## Problem details
Show each line of the data containing the word "blue", matching case exactly.

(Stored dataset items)
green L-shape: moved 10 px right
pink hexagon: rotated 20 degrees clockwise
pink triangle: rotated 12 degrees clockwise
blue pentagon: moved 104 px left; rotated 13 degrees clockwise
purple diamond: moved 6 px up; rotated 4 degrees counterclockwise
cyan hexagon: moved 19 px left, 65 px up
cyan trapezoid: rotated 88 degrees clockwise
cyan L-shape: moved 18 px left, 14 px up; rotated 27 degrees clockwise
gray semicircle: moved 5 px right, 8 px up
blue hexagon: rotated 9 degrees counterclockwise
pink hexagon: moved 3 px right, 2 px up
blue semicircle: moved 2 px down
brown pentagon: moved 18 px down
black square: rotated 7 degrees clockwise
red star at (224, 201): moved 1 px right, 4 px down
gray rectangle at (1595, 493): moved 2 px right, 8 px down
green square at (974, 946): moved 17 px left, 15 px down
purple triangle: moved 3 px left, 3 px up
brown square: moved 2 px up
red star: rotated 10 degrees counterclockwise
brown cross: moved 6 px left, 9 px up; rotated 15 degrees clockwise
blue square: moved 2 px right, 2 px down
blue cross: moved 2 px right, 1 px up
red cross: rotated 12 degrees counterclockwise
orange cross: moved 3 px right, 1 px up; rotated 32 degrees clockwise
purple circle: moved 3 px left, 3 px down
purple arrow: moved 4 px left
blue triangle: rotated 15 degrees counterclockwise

## Task response
blue pentagon: moved 104 px left; rotated 13 degrees clockwise
blue hexagon: rotated 9 degrees counterclockwise
blue semicircle: moved 2 px down
blue square: moved 2 px right, 2 px down
blue cross: moved 2 px right, 1 px up
blue triangle: rotated 15 degrees counterclockwise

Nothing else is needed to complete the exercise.